====== Source material ======

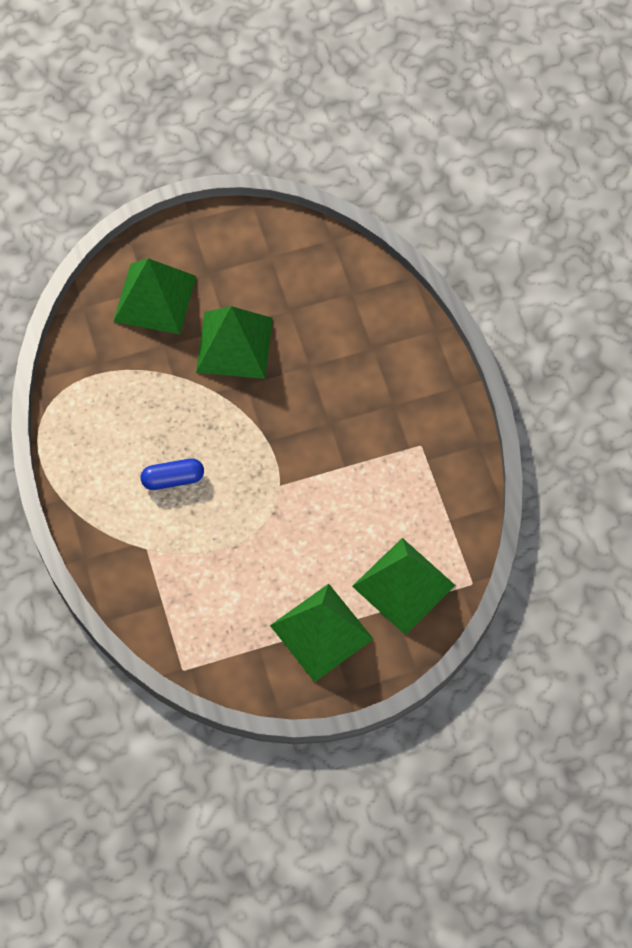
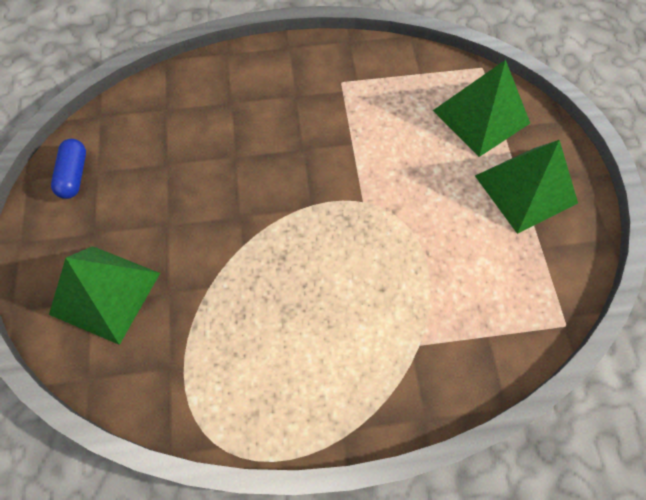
camera: 80 degrees left, 0 degrees up
(173, 479) = (338, 304): blue capsule -> blue capsule (74, 175)
(234, 345) = (190, 220): green pyramid -> none

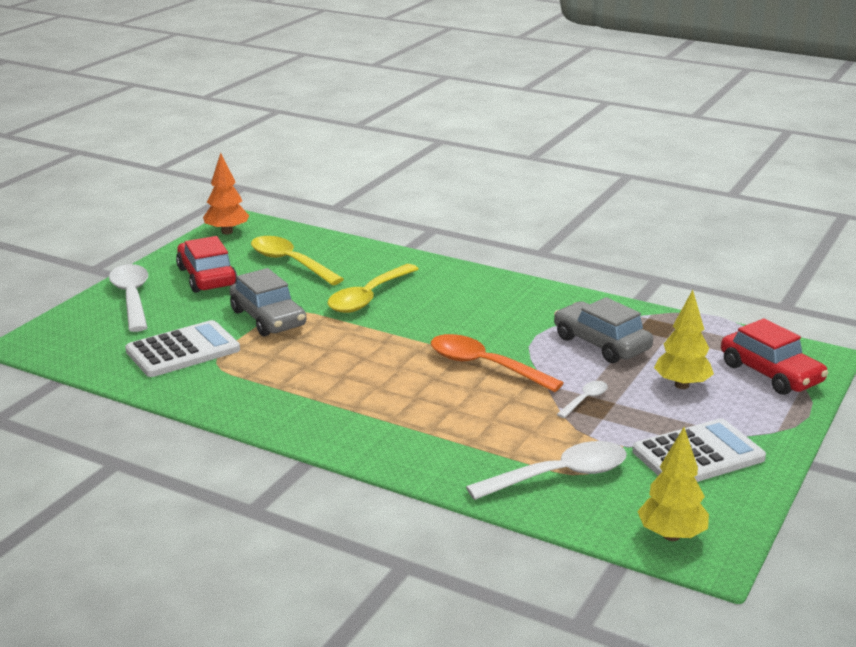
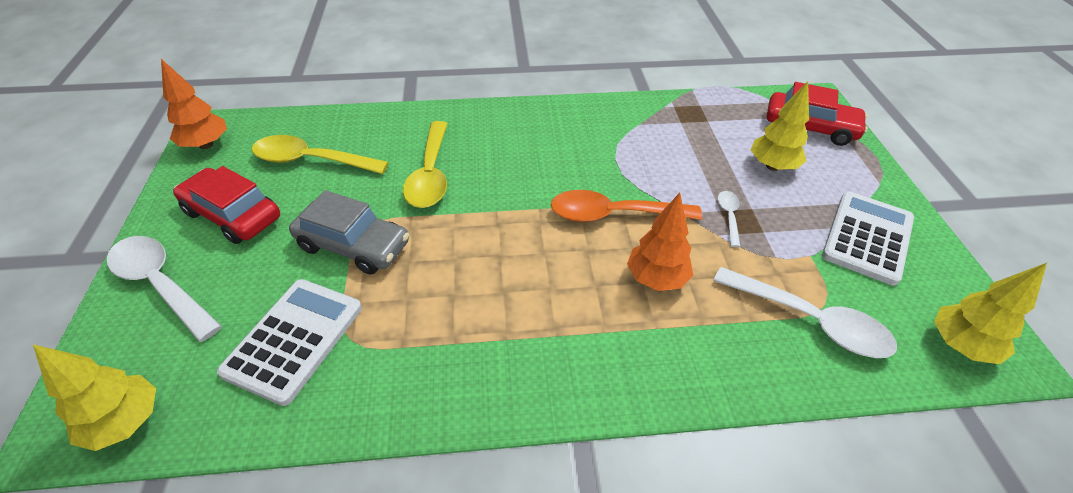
camera: 35 degrees left, 20 degrees up
(62, 351) = (126, 422): none -> yellow tree
(467, 410) = (656, 278): none -> orange tree
(559, 476) = (810, 321): white spoon -> white spoon turned 90 degrees clockwise
(601, 344) = (672, 147): grey car -> none

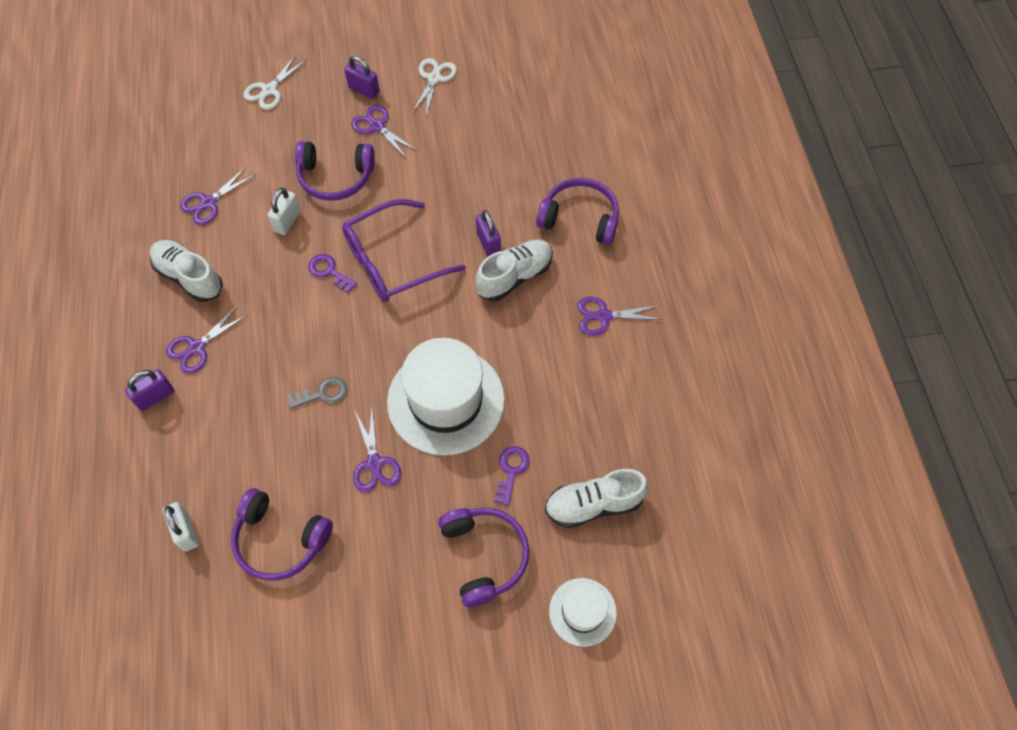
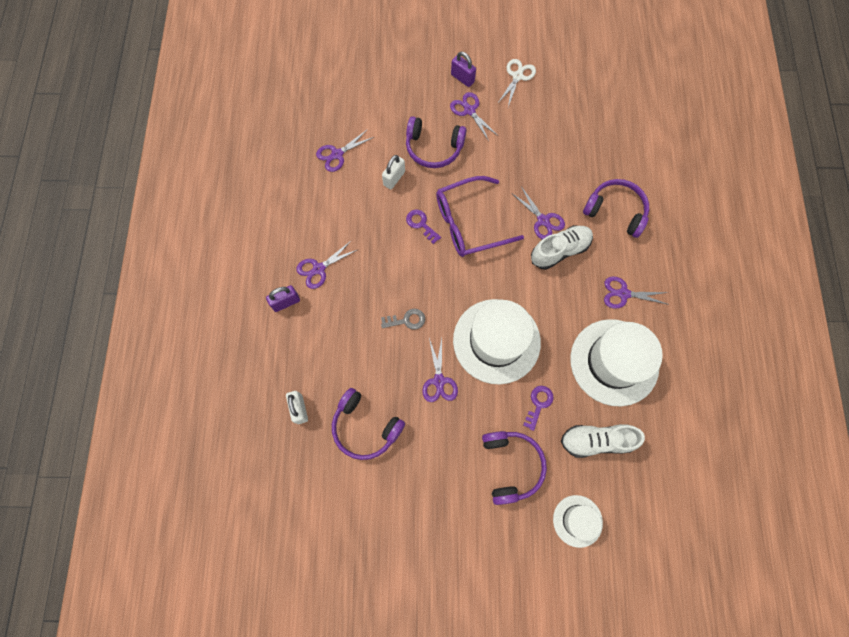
camera: 10 degrees right, 10 degrees up
(189, 277) = (318, 212): white shoe -> none
(269, 90) = (390, 68): white scissors -> none
(488, 243) = (543, 220): purple padlock -> purple scissors
(603, 402) = (614, 362): none -> white hat

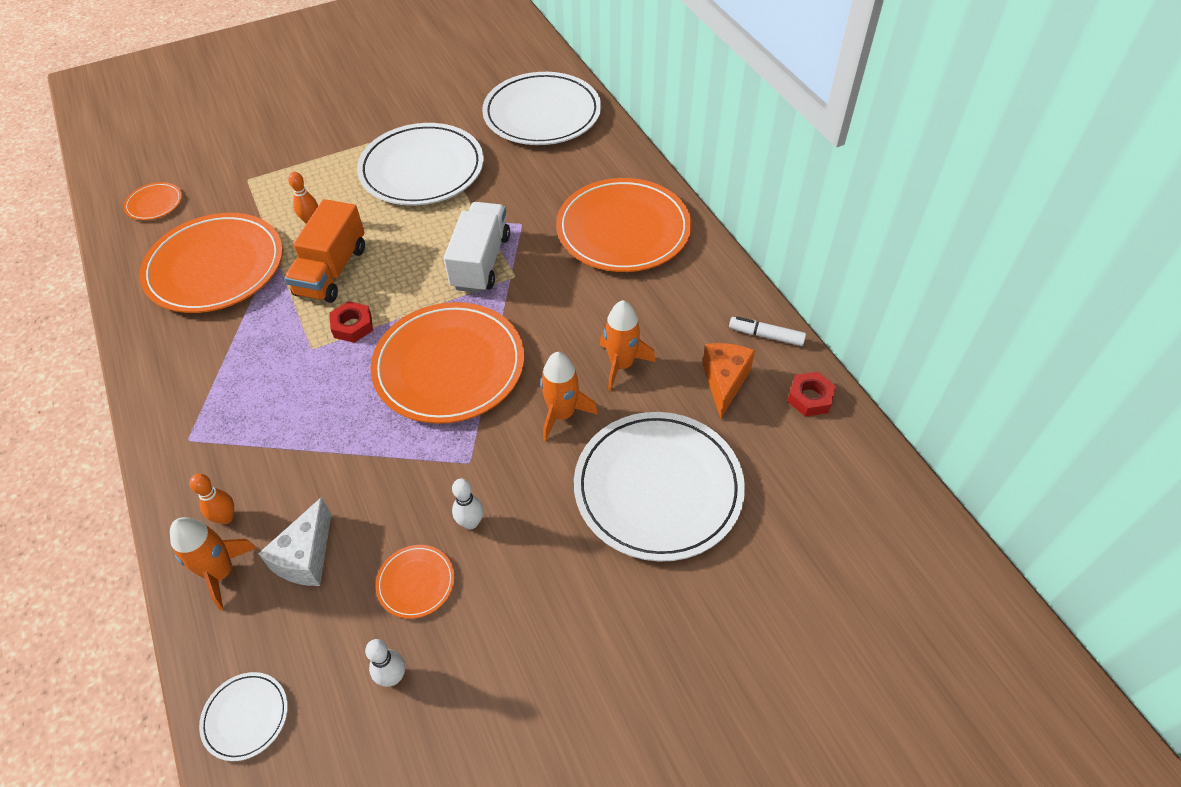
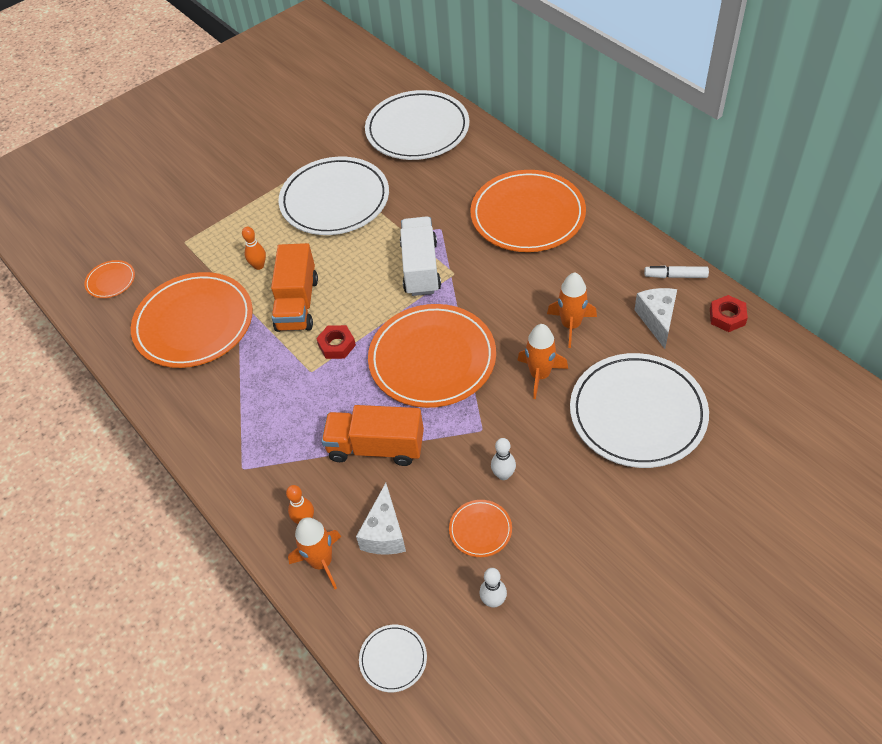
camera: 10 degrees left, 0 degrees up
(342, 452) = (376, 447): none -> orange truck
(724, 382) = (657, 320): orange cheese -> white cheese

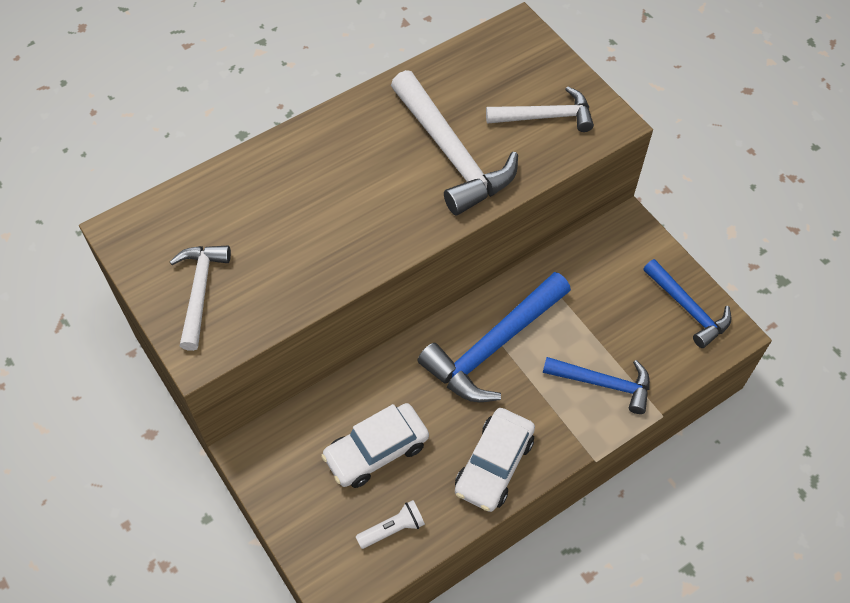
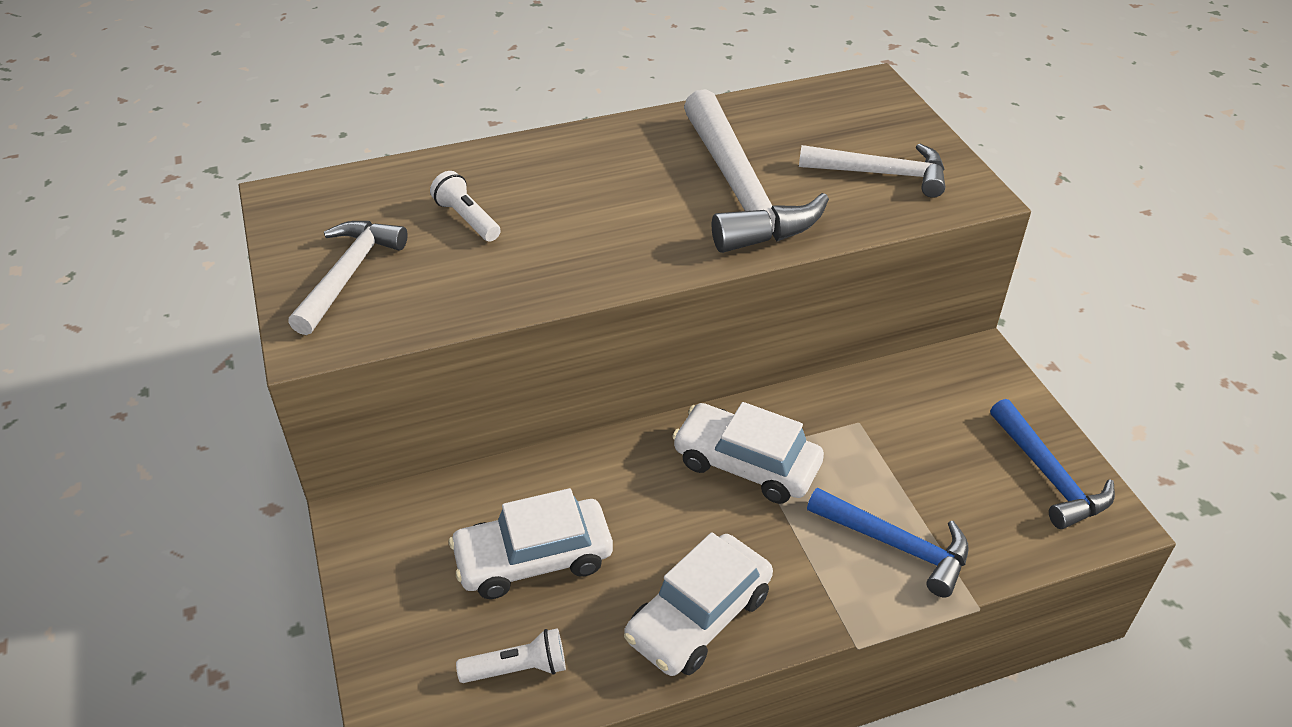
camera: 15 degrees right, 15 degrees down
(265, 222) = (467, 219): none -> white flashlight
(493, 346) = (746, 464): blue hammer -> white car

======

▶ [Exercise requirements] The required output is the exact run of lines from the start of the records through the line containing "(559, 476) = (810, 321): white", both ends included, with no pictures.

▶ [Result for this exercise]
camera: 80 degrees left, 0 degrees up
(173, 479) = (338, 304): blue capsule -> blue capsule (74, 175)
(234, 345) = (190, 220): green pyramid -> none

camera: 35 degrees left, 20 degrees up
(62, 351) = (126, 422): none -> yellow tree
(467, 410) = (656, 278): none -> orange tree
(559, 476) = (810, 321): white spoon -> white spoon turned 90 degrees clockwise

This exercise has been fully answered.